- To do
Please return every line below that contains the string "spray".

Records drawn from a dataset:
----

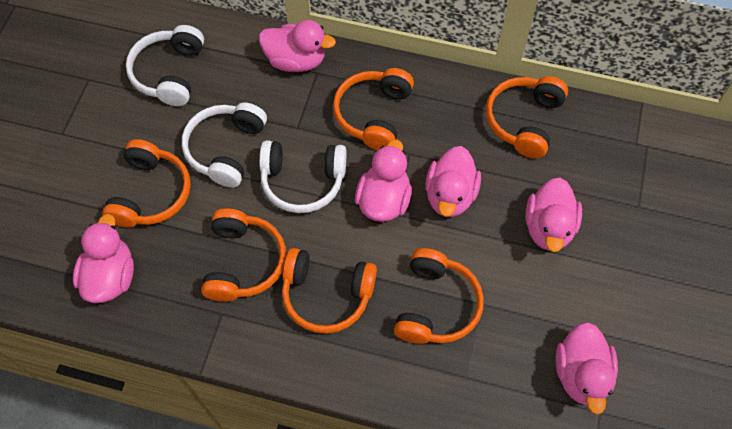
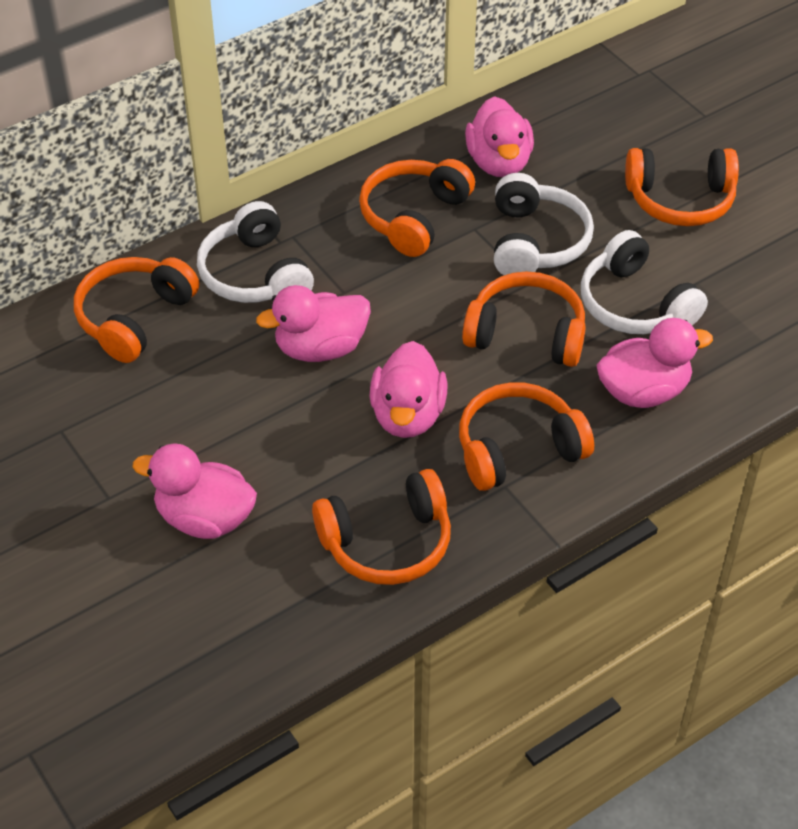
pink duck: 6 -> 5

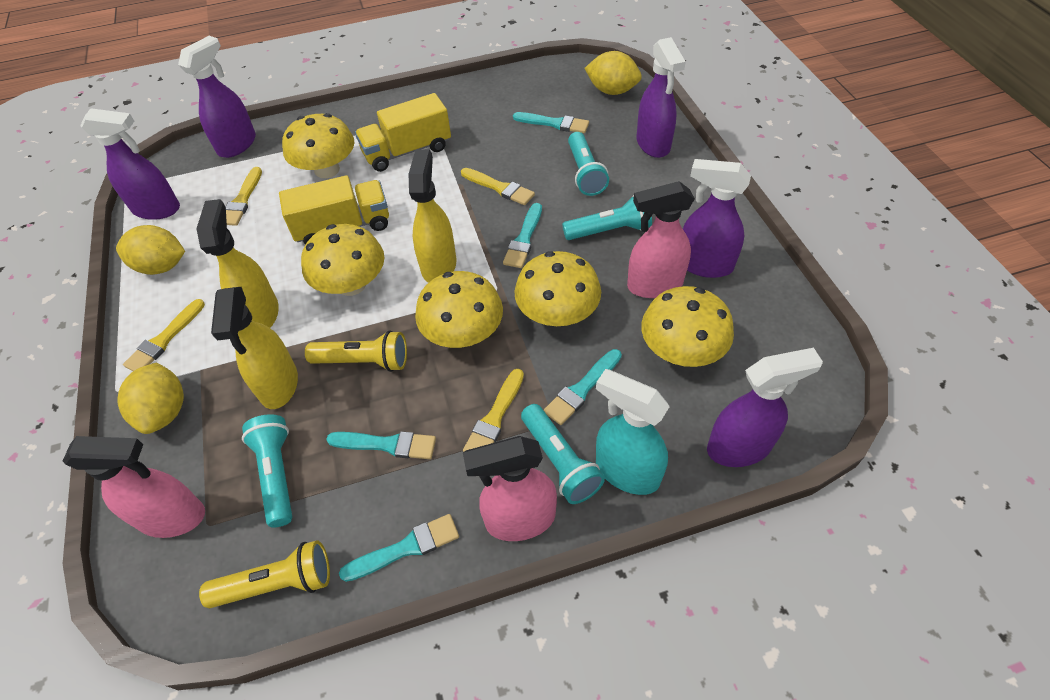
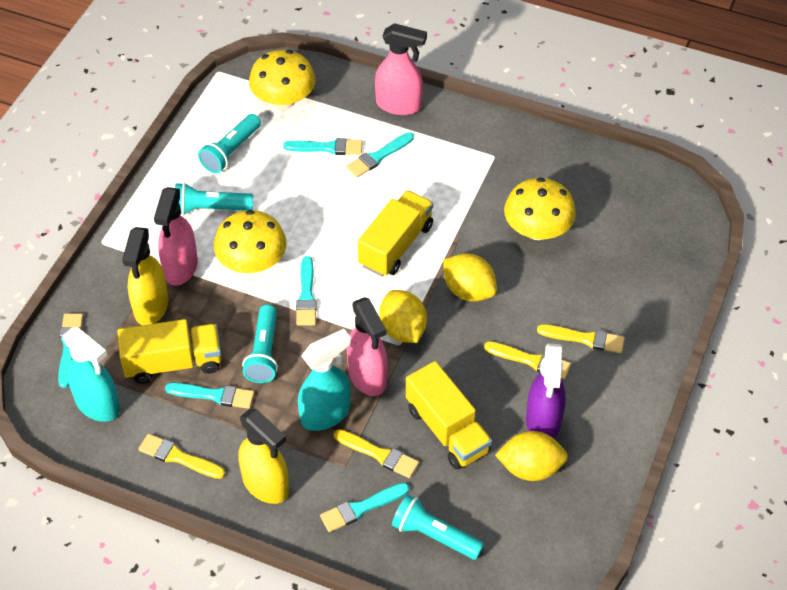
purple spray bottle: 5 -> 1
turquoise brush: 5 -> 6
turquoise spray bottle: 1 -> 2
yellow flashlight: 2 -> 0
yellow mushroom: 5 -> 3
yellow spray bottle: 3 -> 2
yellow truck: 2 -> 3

----

- Written reply
purple spray bottle: 5 -> 1
turquoise spray bottle: 1 -> 2
yellow spray bottle: 3 -> 2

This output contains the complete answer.